### GOAL OF THE EXERCISE
Reproduce only the stretch of entries below that begins at the first line and ends at the line holding "MATRIX1 pin CS: RX -> D7".

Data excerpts
------------------------------------------------------------------------
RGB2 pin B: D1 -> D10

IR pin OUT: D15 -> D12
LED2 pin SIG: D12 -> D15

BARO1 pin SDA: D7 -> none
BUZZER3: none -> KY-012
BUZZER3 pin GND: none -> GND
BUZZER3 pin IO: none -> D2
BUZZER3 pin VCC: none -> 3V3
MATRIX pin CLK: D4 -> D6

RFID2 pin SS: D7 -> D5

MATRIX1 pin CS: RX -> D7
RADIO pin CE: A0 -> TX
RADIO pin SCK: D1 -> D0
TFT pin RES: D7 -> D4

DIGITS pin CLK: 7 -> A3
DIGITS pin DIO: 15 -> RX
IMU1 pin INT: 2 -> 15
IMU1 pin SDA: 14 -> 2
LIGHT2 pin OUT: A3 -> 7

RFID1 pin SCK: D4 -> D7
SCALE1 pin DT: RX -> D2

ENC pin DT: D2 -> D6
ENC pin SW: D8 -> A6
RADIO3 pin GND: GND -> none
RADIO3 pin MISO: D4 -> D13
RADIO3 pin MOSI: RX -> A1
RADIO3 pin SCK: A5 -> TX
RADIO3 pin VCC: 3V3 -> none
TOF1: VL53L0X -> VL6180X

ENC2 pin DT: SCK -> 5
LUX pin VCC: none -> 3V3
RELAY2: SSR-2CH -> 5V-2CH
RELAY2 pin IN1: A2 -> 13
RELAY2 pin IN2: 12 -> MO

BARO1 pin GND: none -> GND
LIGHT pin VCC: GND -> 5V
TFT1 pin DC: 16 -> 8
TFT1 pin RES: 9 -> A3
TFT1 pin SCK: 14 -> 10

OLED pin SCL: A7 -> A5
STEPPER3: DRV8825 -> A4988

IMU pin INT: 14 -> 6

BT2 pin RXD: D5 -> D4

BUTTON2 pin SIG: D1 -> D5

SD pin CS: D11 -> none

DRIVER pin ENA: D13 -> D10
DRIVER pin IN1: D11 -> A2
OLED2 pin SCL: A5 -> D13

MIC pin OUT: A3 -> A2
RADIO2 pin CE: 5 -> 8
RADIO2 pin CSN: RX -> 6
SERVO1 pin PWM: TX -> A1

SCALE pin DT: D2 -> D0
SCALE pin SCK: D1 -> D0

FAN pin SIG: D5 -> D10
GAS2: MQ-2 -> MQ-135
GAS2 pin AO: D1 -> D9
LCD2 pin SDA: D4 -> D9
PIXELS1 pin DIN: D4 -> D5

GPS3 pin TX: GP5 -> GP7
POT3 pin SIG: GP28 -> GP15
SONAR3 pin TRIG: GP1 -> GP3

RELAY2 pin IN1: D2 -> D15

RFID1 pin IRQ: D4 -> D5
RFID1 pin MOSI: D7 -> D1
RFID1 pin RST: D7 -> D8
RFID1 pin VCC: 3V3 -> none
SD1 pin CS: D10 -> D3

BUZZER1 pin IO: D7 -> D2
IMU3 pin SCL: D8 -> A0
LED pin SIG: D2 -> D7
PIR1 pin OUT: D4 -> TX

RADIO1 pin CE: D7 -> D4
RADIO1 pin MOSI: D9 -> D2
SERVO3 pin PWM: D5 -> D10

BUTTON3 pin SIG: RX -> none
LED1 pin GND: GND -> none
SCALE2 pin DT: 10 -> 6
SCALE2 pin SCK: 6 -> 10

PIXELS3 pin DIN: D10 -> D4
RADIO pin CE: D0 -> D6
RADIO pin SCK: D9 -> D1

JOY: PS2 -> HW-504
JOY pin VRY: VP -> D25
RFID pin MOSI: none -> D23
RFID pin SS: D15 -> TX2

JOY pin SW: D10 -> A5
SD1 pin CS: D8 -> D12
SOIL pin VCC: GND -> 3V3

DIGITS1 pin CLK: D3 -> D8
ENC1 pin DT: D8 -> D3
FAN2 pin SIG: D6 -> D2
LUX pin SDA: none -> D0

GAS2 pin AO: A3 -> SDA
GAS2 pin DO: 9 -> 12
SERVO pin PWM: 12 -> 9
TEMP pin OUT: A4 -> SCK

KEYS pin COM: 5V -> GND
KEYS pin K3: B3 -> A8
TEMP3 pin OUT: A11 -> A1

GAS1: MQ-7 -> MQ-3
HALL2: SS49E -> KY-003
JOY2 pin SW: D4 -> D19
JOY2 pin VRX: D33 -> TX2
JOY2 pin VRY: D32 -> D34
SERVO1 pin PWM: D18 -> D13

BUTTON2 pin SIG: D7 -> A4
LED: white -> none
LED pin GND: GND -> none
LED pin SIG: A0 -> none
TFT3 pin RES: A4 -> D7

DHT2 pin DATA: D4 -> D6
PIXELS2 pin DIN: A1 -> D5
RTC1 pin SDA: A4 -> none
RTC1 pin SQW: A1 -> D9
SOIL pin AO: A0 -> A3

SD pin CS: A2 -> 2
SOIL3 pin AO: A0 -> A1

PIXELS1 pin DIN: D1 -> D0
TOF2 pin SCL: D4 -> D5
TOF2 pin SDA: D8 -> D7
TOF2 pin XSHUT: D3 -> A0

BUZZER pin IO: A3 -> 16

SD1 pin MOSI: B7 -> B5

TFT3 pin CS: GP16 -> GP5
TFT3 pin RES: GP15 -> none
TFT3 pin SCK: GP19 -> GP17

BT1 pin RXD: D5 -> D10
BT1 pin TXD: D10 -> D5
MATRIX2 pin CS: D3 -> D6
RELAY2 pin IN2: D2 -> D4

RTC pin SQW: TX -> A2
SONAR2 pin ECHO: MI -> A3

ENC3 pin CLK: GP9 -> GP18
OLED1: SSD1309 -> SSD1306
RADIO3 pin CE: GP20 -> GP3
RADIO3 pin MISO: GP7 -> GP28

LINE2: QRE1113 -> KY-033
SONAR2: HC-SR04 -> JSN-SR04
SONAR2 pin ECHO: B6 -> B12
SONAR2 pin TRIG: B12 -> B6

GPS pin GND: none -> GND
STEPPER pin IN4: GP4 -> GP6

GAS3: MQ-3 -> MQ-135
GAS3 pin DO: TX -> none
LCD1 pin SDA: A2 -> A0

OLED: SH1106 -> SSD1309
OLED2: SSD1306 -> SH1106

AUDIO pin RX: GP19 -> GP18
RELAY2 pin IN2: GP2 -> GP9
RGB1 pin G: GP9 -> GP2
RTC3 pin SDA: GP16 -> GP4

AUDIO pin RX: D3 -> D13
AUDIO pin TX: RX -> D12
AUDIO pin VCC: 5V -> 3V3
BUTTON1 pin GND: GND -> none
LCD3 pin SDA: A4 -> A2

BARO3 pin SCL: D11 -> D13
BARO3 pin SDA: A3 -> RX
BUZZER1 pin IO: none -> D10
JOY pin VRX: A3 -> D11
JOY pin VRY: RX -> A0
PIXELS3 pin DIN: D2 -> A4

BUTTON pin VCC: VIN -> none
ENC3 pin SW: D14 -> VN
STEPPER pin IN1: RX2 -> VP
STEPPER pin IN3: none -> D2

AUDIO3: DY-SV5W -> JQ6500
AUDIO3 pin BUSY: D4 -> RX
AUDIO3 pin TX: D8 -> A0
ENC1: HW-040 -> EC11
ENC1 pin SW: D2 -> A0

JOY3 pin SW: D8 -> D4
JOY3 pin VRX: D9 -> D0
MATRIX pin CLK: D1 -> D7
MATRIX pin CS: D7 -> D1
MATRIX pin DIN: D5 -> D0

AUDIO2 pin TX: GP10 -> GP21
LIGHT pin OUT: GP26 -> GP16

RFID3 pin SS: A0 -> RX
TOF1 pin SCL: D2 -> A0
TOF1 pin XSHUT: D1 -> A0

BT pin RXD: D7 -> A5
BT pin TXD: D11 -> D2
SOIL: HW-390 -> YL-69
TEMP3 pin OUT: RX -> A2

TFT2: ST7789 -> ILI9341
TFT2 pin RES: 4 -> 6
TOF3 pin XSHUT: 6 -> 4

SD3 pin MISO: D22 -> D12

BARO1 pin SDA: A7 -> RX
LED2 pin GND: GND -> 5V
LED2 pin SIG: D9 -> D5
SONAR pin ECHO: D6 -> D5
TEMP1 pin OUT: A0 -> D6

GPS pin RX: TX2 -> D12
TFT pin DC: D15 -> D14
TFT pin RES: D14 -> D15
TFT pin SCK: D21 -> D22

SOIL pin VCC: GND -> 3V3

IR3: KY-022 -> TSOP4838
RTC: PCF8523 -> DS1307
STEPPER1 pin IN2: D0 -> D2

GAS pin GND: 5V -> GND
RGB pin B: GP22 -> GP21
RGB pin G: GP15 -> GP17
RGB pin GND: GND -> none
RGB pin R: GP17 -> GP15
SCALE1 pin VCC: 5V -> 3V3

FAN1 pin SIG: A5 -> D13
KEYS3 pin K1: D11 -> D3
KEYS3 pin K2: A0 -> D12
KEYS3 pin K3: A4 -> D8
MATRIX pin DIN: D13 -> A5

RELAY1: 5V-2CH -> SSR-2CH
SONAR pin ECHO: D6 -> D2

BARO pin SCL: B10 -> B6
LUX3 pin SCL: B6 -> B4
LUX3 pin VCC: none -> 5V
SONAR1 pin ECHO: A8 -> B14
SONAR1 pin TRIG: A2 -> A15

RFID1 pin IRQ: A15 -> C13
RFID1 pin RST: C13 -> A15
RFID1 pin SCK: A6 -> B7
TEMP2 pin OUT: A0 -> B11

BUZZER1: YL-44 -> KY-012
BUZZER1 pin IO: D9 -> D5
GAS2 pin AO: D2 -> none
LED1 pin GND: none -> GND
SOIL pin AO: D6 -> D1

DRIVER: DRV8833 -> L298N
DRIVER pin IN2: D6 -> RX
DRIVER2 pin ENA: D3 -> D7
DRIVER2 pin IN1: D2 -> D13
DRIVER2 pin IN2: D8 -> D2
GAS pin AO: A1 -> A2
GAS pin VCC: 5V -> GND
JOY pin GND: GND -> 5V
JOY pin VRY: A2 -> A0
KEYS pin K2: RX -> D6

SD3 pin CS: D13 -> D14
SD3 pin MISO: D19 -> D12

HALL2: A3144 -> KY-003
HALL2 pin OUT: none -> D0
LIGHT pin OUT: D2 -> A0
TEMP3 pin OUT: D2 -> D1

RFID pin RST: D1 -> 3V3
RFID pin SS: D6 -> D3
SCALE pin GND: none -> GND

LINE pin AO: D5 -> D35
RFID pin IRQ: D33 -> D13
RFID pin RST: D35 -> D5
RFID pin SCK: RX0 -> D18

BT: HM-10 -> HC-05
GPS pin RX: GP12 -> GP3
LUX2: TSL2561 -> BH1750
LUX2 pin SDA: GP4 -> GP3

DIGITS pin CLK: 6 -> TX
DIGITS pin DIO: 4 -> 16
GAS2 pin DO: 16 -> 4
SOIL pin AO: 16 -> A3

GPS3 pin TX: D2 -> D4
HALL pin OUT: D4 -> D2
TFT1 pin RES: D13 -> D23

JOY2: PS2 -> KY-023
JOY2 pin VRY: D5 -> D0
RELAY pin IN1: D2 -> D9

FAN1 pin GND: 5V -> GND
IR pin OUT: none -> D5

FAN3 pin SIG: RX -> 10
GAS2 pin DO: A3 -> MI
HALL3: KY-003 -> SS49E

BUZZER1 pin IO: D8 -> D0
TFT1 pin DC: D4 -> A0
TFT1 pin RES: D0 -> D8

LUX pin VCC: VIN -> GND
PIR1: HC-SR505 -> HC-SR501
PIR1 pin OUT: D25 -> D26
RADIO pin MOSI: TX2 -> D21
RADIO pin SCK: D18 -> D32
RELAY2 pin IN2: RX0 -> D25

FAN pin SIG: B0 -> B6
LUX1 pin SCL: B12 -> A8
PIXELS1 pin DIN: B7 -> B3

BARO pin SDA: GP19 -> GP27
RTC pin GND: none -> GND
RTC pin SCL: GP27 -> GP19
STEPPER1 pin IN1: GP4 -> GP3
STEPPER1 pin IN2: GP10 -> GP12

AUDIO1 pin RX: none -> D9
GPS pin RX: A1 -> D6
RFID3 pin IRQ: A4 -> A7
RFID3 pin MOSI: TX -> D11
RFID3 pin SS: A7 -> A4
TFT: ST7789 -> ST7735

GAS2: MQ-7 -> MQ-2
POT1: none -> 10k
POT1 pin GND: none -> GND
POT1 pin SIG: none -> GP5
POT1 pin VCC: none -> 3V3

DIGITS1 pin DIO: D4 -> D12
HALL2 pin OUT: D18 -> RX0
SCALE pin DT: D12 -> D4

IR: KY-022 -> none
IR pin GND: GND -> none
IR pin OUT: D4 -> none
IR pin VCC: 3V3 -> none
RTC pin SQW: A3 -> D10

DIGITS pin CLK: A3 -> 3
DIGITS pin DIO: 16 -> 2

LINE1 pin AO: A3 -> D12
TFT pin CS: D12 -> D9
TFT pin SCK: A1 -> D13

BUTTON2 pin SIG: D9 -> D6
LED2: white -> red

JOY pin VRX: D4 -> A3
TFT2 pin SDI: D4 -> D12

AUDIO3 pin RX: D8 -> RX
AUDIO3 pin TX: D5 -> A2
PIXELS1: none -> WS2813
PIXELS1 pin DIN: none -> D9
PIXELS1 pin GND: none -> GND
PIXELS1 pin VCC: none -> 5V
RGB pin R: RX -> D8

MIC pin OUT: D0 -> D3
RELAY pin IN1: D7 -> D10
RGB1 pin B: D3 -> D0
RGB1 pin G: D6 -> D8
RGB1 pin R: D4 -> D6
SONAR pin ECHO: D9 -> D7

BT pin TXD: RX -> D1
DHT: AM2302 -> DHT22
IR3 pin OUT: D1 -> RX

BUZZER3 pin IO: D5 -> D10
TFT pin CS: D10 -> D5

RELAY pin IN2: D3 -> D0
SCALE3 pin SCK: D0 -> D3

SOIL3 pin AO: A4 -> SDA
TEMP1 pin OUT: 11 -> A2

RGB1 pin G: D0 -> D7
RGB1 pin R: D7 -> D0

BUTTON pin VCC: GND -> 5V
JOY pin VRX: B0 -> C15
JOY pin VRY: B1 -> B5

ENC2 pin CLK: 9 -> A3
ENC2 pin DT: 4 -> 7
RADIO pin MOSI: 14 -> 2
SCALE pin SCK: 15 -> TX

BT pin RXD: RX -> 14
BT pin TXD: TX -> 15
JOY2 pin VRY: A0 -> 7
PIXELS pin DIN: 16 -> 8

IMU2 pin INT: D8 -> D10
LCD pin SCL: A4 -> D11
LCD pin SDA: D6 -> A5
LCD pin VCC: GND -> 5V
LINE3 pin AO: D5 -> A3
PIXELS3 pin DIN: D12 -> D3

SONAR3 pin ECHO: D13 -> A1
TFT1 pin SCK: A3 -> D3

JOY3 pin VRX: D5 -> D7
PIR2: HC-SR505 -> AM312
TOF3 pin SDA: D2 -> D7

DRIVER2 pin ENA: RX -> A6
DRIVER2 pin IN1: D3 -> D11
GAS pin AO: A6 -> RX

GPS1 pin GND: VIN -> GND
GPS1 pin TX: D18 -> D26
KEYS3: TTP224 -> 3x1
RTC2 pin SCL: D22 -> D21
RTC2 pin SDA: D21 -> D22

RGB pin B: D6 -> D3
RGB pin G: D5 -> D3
------------------------------------------------------------------------
### COMPLETED TASK
RGB2 pin B: D1 -> D10

IR pin OUT: D15 -> D12
LED2 pin SIG: D12 -> D15

BARO1 pin SDA: D7 -> none
BUZZER3: none -> KY-012
BUZZER3 pin GND: none -> GND
BUZZER3 pin IO: none -> D2
BUZZER3 pin VCC: none -> 3V3
MATRIX pin CLK: D4 -> D6

RFID2 pin SS: D7 -> D5

MATRIX1 pin CS: RX -> D7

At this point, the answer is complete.